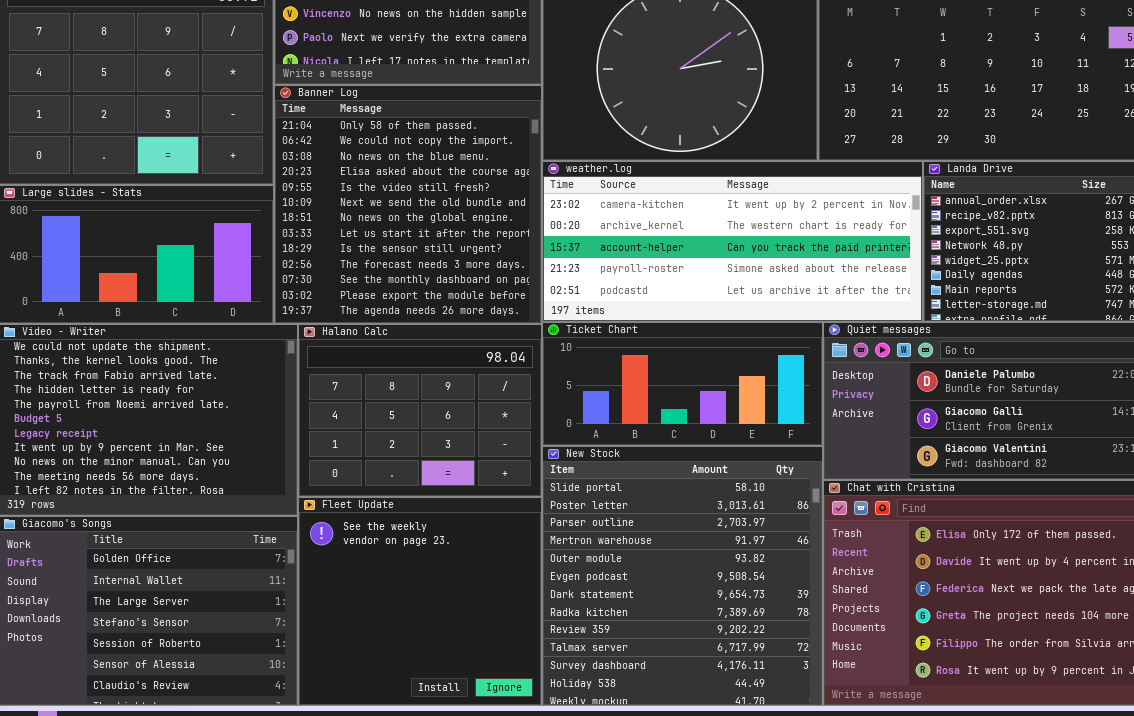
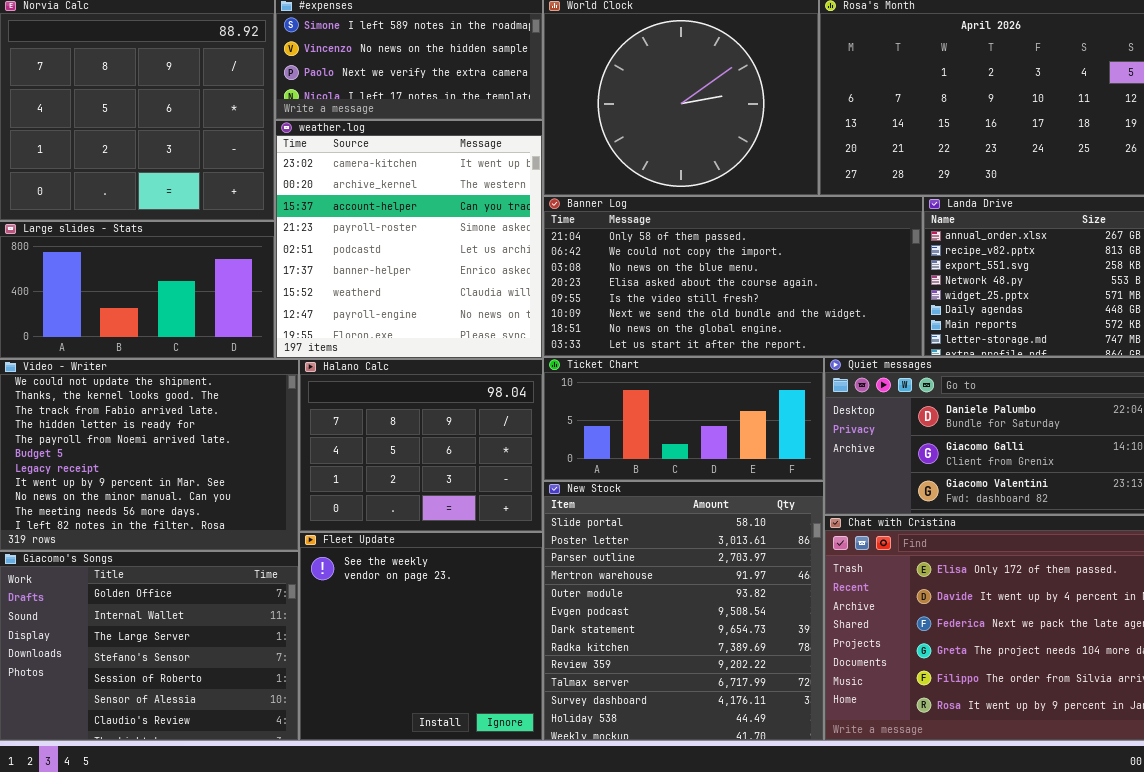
Banner Log: [274,85,542,324] -> [543,196,923,357], moved, resized
weather.log: [542,161,923,322] -> [275,120,543,359], moved, resized

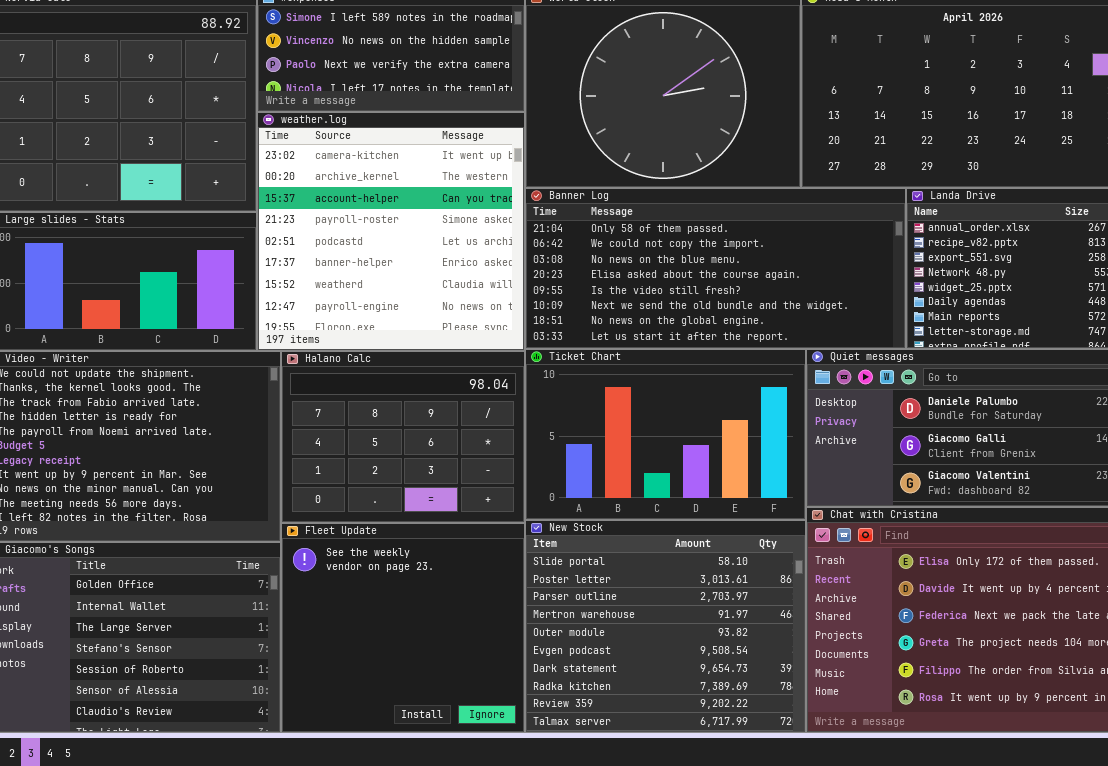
Ticket Chart: [543,357,824,481] -> [525,349,806,520], resized
New Stock: [543,481,824,741] -> [525,520,806,733], resized

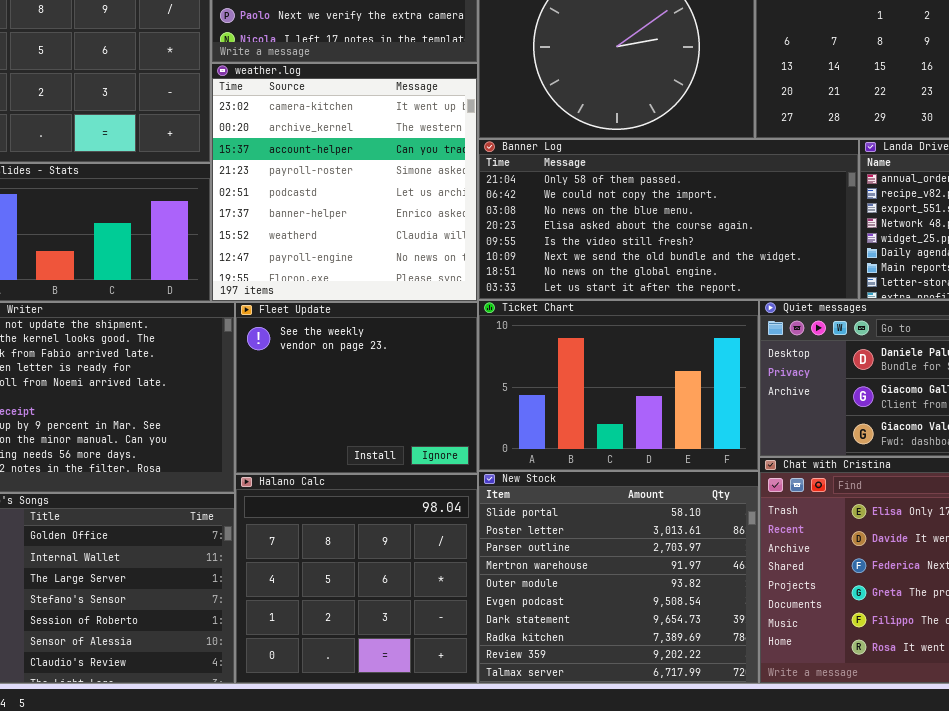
Halano Calc: [281,351,525,523] -> [235,474,478,684], moved, resized
Fleet Update: [281,523,525,733] -> [235,302,478,474], moved, resized

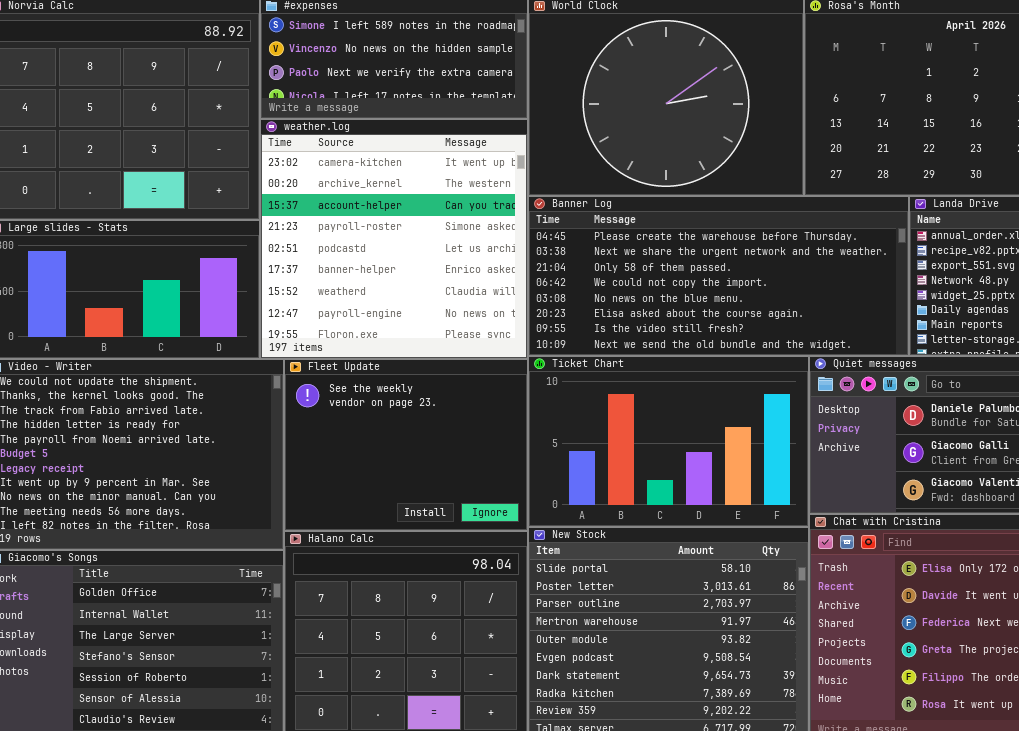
Banner Log: [478,139,859,300] -> [528,196,909,356], scrolled up 2 rows

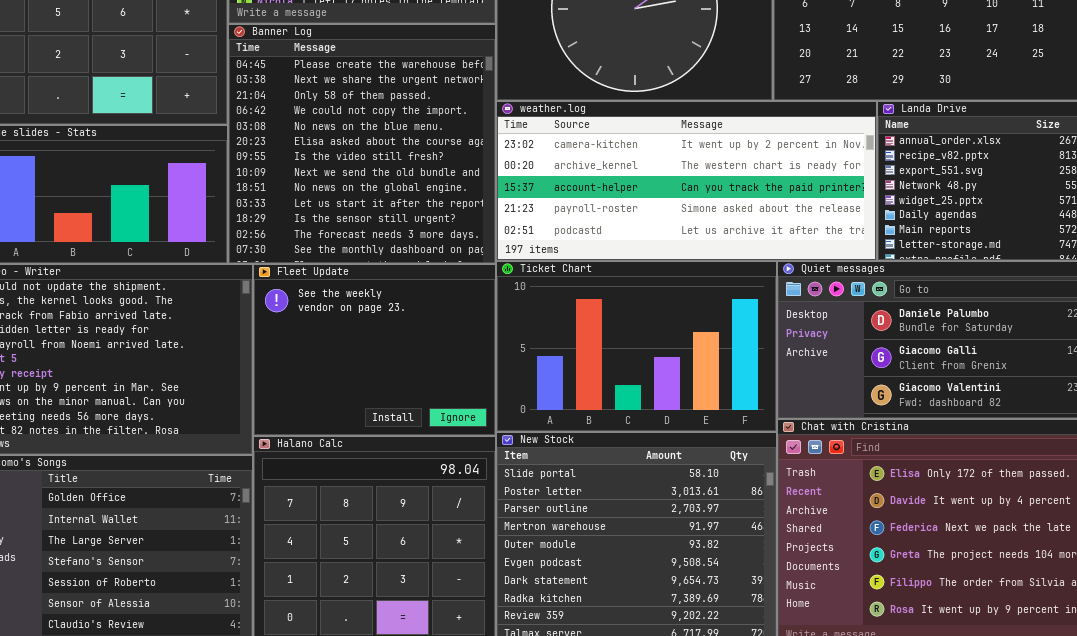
weather.log: [260,119,528,359] -> [496,101,877,261], moved, resized
Banner Log: [528,196,909,356] -> [228,24,496,264], moved, resized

______

__Your objective__: Copy every entry above exactly as it stands, but leave the pictures out.

__Problem solution__:
Banner Log: [274,85,542,324] -> [543,196,923,357], moved, resized
weather.log: [542,161,923,322] -> [275,120,543,359], moved, resized

Ticket Chart: [543,357,824,481] -> [525,349,806,520], resized
New Stock: [543,481,824,741] -> [525,520,806,733], resized

Halano Calc: [281,351,525,523] -> [235,474,478,684], moved, resized
Fleet Update: [281,523,525,733] -> [235,302,478,474], moved, resized

Banner Log: [478,139,859,300] -> [528,196,909,356], scrolled up 2 rows

weather.log: [260,119,528,359] -> [496,101,877,261], moved, resized
Banner Log: [528,196,909,356] -> [228,24,496,264], moved, resized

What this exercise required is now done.